**Data for this exercise:**
------------

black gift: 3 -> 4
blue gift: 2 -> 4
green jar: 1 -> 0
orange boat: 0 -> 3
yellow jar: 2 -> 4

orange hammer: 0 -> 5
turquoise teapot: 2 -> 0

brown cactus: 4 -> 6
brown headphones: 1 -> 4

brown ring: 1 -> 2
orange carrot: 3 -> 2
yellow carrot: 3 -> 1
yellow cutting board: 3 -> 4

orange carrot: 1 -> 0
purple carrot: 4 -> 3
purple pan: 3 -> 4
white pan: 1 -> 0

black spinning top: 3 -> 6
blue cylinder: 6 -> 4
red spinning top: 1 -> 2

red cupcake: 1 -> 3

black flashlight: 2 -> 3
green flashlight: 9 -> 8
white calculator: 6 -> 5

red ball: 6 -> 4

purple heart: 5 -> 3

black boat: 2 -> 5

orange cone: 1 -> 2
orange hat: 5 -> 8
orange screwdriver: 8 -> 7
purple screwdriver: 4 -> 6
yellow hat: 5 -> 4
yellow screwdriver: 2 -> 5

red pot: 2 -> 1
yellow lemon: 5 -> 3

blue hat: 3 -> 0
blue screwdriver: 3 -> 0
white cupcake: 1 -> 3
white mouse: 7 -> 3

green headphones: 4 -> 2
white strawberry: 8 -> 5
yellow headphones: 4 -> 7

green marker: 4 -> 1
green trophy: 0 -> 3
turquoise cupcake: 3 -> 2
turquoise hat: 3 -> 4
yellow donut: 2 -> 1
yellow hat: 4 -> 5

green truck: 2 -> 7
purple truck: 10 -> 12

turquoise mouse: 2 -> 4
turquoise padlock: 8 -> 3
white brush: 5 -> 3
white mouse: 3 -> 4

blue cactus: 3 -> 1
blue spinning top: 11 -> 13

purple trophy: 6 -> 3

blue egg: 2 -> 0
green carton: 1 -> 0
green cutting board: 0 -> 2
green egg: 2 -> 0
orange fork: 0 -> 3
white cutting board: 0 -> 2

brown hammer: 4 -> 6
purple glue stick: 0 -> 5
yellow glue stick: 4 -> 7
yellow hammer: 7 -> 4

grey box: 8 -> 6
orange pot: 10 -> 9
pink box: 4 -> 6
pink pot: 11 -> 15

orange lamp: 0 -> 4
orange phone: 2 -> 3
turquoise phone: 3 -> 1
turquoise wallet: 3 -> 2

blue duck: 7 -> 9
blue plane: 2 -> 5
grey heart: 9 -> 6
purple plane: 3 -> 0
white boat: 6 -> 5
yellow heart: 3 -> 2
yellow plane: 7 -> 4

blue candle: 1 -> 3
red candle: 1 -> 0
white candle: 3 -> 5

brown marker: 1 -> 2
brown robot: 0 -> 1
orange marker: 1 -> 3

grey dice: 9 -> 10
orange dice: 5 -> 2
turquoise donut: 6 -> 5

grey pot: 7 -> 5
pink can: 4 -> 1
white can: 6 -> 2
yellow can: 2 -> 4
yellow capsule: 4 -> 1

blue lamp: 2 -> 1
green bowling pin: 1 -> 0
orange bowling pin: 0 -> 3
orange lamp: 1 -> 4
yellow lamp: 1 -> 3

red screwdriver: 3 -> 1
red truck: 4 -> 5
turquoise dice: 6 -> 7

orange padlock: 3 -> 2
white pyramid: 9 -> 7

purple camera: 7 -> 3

------------

Type out again, exactly as written, the lines from the beginning of the material through the one containing "orange padlock: 3 -> 2".

black gift: 3 -> 4
blue gift: 2 -> 4
green jar: 1 -> 0
orange boat: 0 -> 3
yellow jar: 2 -> 4

orange hammer: 0 -> 5
turquoise teapot: 2 -> 0

brown cactus: 4 -> 6
brown headphones: 1 -> 4

brown ring: 1 -> 2
orange carrot: 3 -> 2
yellow carrot: 3 -> 1
yellow cutting board: 3 -> 4

orange carrot: 1 -> 0
purple carrot: 4 -> 3
purple pan: 3 -> 4
white pan: 1 -> 0

black spinning top: 3 -> 6
blue cylinder: 6 -> 4
red spinning top: 1 -> 2

red cupcake: 1 -> 3

black flashlight: 2 -> 3
green flashlight: 9 -> 8
white calculator: 6 -> 5

red ball: 6 -> 4

purple heart: 5 -> 3

black boat: 2 -> 5

orange cone: 1 -> 2
orange hat: 5 -> 8
orange screwdriver: 8 -> 7
purple screwdriver: 4 -> 6
yellow hat: 5 -> 4
yellow screwdriver: 2 -> 5

red pot: 2 -> 1
yellow lemon: 5 -> 3

blue hat: 3 -> 0
blue screwdriver: 3 -> 0
white cupcake: 1 -> 3
white mouse: 7 -> 3

green headphones: 4 -> 2
white strawberry: 8 -> 5
yellow headphones: 4 -> 7

green marker: 4 -> 1
green trophy: 0 -> 3
turquoise cupcake: 3 -> 2
turquoise hat: 3 -> 4
yellow donut: 2 -> 1
yellow hat: 4 -> 5

green truck: 2 -> 7
purple truck: 10 -> 12

turquoise mouse: 2 -> 4
turquoise padlock: 8 -> 3
white brush: 5 -> 3
white mouse: 3 -> 4

blue cactus: 3 -> 1
blue spinning top: 11 -> 13

purple trophy: 6 -> 3

blue egg: 2 -> 0
green carton: 1 -> 0
green cutting board: 0 -> 2
green egg: 2 -> 0
orange fork: 0 -> 3
white cutting board: 0 -> 2

brown hammer: 4 -> 6
purple glue stick: 0 -> 5
yellow glue stick: 4 -> 7
yellow hammer: 7 -> 4

grey box: 8 -> 6
orange pot: 10 -> 9
pink box: 4 -> 6
pink pot: 11 -> 15

orange lamp: 0 -> 4
orange phone: 2 -> 3
turquoise phone: 3 -> 1
turquoise wallet: 3 -> 2

blue duck: 7 -> 9
blue plane: 2 -> 5
grey heart: 9 -> 6
purple plane: 3 -> 0
white boat: 6 -> 5
yellow heart: 3 -> 2
yellow plane: 7 -> 4

blue candle: 1 -> 3
red candle: 1 -> 0
white candle: 3 -> 5

brown marker: 1 -> 2
brown robot: 0 -> 1
orange marker: 1 -> 3

grey dice: 9 -> 10
orange dice: 5 -> 2
turquoise donut: 6 -> 5

grey pot: 7 -> 5
pink can: 4 -> 1
white can: 6 -> 2
yellow can: 2 -> 4
yellow capsule: 4 -> 1

blue lamp: 2 -> 1
green bowling pin: 1 -> 0
orange bowling pin: 0 -> 3
orange lamp: 1 -> 4
yellow lamp: 1 -> 3

red screwdriver: 3 -> 1
red truck: 4 -> 5
turquoise dice: 6 -> 7

orange padlock: 3 -> 2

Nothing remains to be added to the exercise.